─── Records for this task
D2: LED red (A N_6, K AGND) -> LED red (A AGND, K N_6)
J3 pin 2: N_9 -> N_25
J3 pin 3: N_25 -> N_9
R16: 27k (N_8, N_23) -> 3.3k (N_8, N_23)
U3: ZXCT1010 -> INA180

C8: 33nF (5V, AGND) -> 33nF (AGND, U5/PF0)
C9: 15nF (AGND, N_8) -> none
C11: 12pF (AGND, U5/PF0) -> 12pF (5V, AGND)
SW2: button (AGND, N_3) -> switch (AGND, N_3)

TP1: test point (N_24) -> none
──────
─── Records for this task
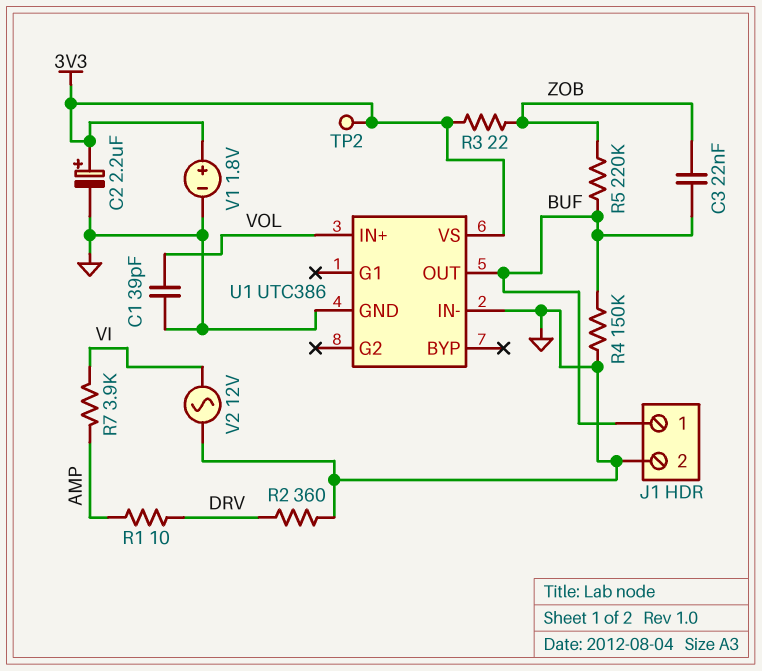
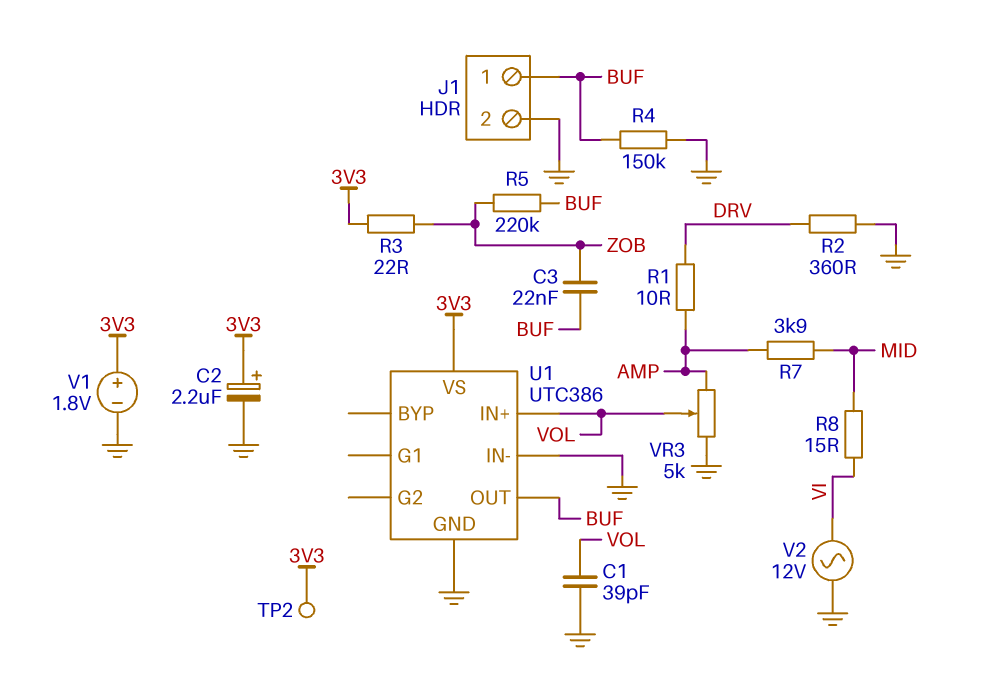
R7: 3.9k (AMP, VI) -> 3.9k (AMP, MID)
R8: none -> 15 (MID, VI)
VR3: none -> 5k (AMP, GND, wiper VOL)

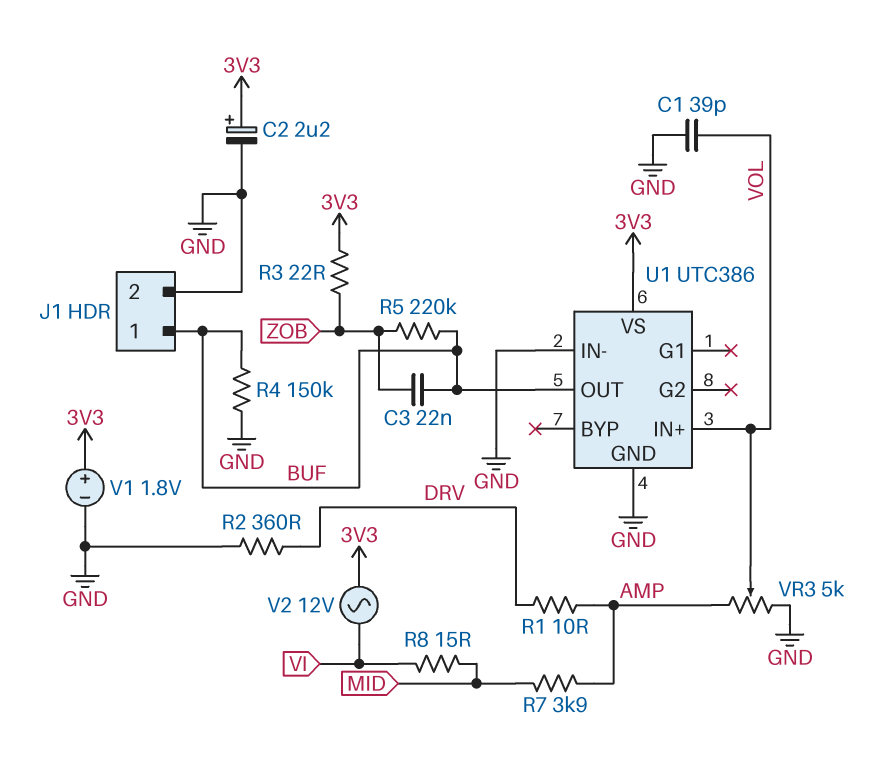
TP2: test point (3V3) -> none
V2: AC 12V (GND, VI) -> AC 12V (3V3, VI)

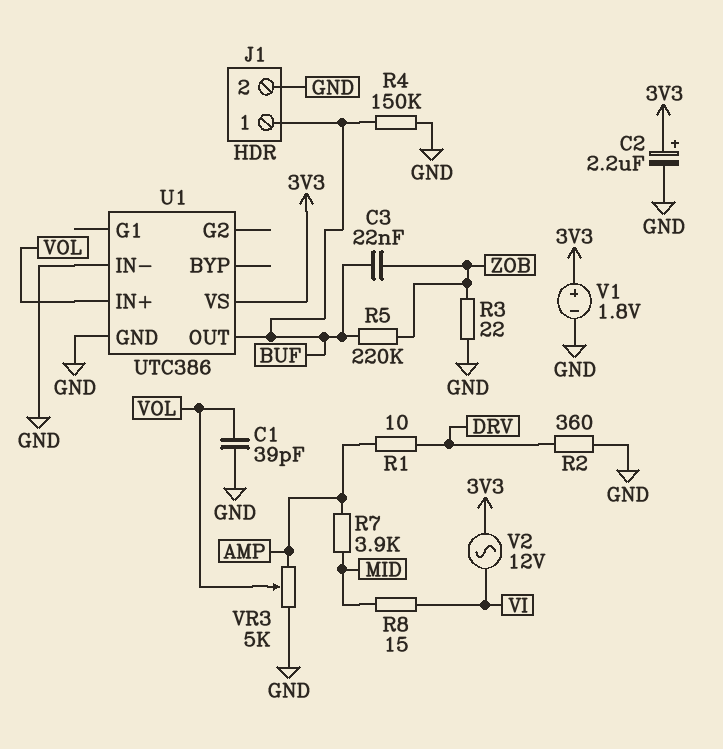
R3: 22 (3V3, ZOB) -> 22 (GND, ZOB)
──────
─── Records for this task
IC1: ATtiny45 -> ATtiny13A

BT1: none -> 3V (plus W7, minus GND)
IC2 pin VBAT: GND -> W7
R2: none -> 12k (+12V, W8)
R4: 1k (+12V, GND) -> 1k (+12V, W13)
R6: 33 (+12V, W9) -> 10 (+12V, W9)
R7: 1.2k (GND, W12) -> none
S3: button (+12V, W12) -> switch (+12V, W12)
──────
Only the lines above from the line with "D2: LED red" to the line with "TP1: test point (N_24) -> none", those two lines included, should be reproduced exactly.

D2: LED red (A N_6, K AGND) -> LED red (A AGND, K N_6)
J3 pin 2: N_9 -> N_25
J3 pin 3: N_25 -> N_9
R16: 27k (N_8, N_23) -> 3.3k (N_8, N_23)
U3: ZXCT1010 -> INA180

C8: 33nF (5V, AGND) -> 33nF (AGND, U5/PF0)
C9: 15nF (AGND, N_8) -> none
C11: 12pF (AGND, U5/PF0) -> 12pF (5V, AGND)
SW2: button (AGND, N_3) -> switch (AGND, N_3)

TP1: test point (N_24) -> none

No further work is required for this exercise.